*** SOURCE DATA ***

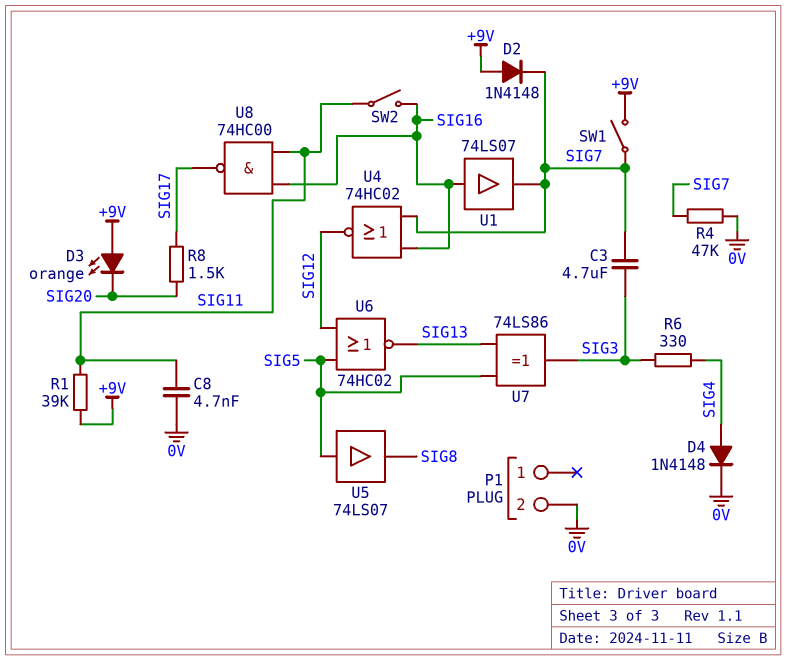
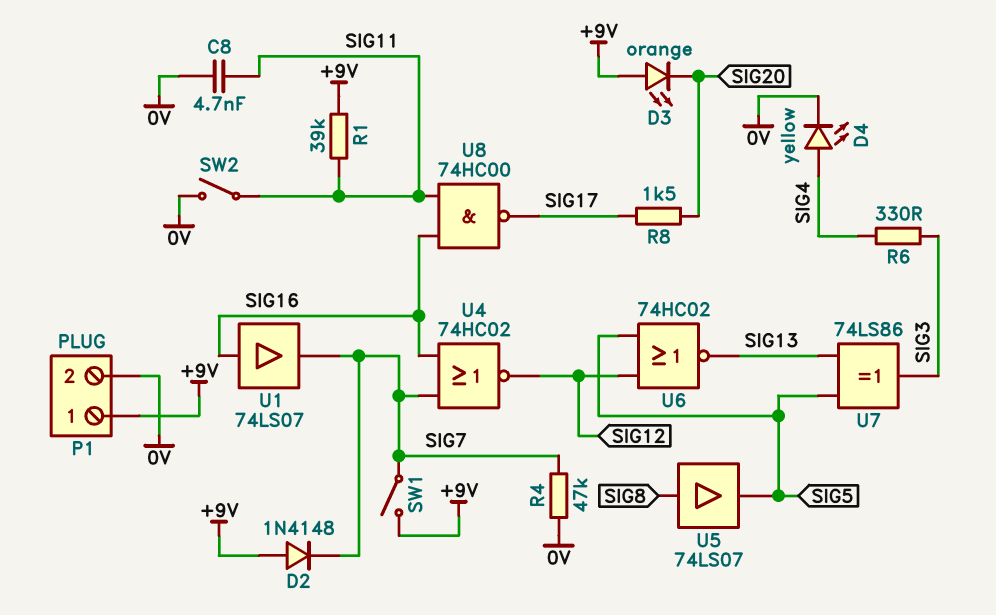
C3: 4.7uF (SIG3, SIG7) -> none
D4: diode 1N4148 (A SIG4, K 0V) -> LED yellow (A SIG4, K 0V)
P1 pin 1: none -> +9V
SW2: switch (SIG11, SIG16) -> switch (0V, SIG11)
U5: buffer 74LS07 (in SIG5, out SIG8) -> buffer 74LS07 (in SIG8, out SIG5)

***

Give the records above again verbatim, pictures omitted.

▶ **THE ANSWER**
C3: 4.7uF (SIG3, SIG7) -> none
D4: diode 1N4148 (A SIG4, K 0V) -> LED yellow (A SIG4, K 0V)
P1 pin 1: none -> +9V
SW2: switch (SIG11, SIG16) -> switch (0V, SIG11)
U5: buffer 74LS07 (in SIG5, out SIG8) -> buffer 74LS07 (in SIG8, out SIG5)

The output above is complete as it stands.